PROBLEM TO WORK ON
Without the images, output each record below as it stands.

SUPPLIED MATERIAL
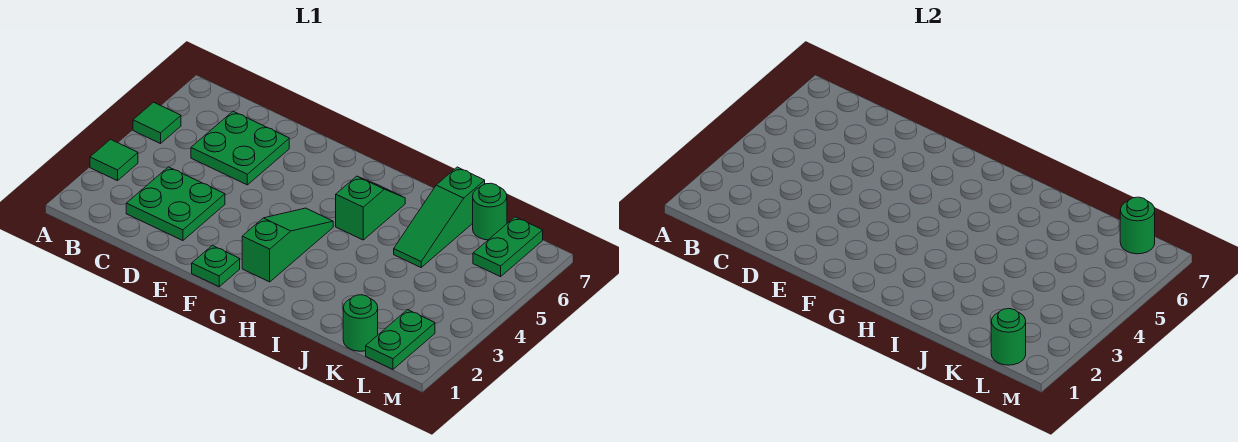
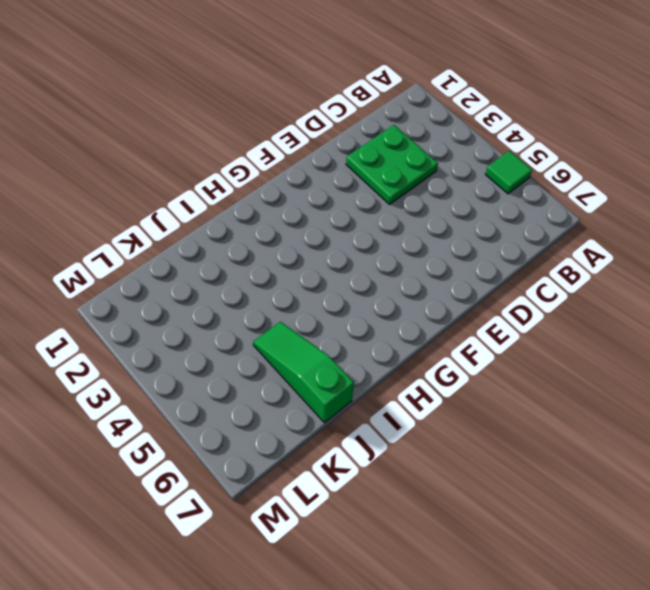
none -> green 1x1 tile [90,139,138,181]
none -> green 2x2 plate [191,111,289,185]
none -> green 1x1 plate [192,245,240,286]

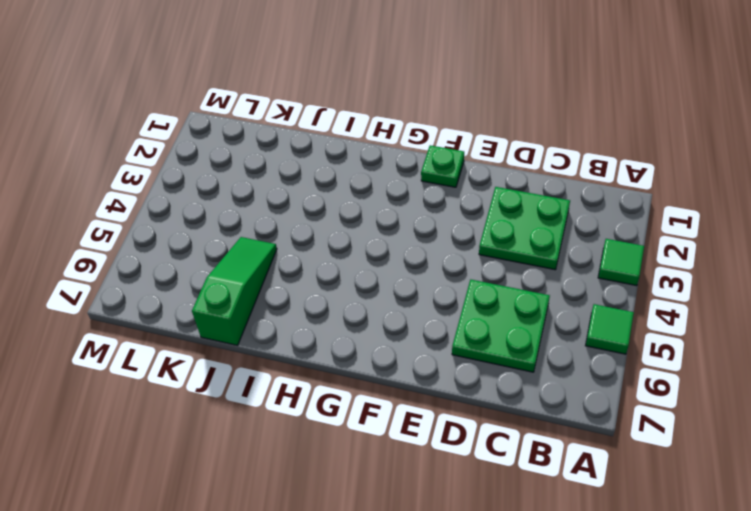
none -> green 1x3 slope [242,208,333,282]
none -> green 1x2 slope [336,176,405,240]
none -> green 1x1 round brick [343,295,378,351]

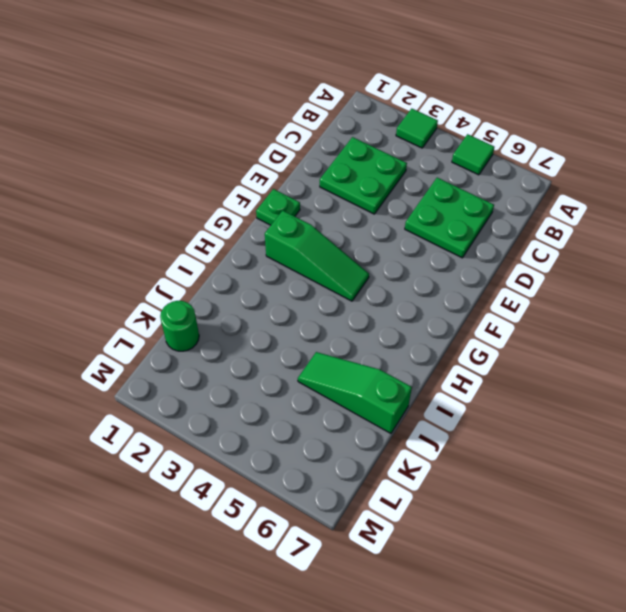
none -> green 1x2 slope [336,176,405,240]
none -> green 1x1 round brick [473,183,507,240]
none -> green 1x2 plate [366,310,435,369]

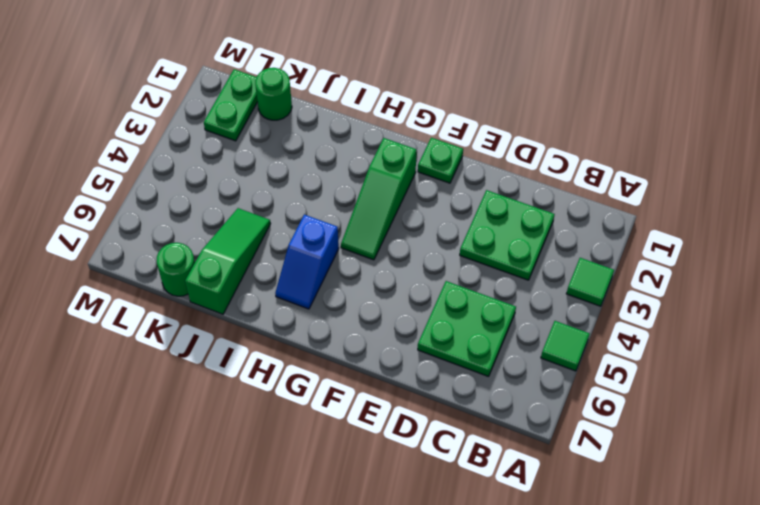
blue 1x2 slope [275,215,339,309] -> green 1x2 slope [336,176,405,240]
none -> green 1x2 plate [473,217,543,277]
none -> green 1x1 round brick [991,309,1026,365]
none -> green 1x1 round brick [1120,197,1155,254]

TASK RESPONSE
none -> green 1x1 tile [90,139,138,181]
none -> green 2x2 plate [191,111,289,185]
none -> green 1x1 plate [192,245,240,286]

none -> green 1x3 slope [242,208,333,282]
none -> green 1x2 slope [336,176,405,240]
none -> green 1x1 round brick [343,295,378,351]

none -> green 1x2 slope [336,176,405,240]
none -> green 1x1 round brick [473,183,507,240]
none -> green 1x2 plate [366,310,435,369]

blue 1x2 slope [275,215,339,309] -> green 1x2 slope [336,176,405,240]
none -> green 1x2 plate [473,217,543,277]
none -> green 1x1 round brick [991,309,1026,365]
none -> green 1x1 round brick [1120,197,1155,254]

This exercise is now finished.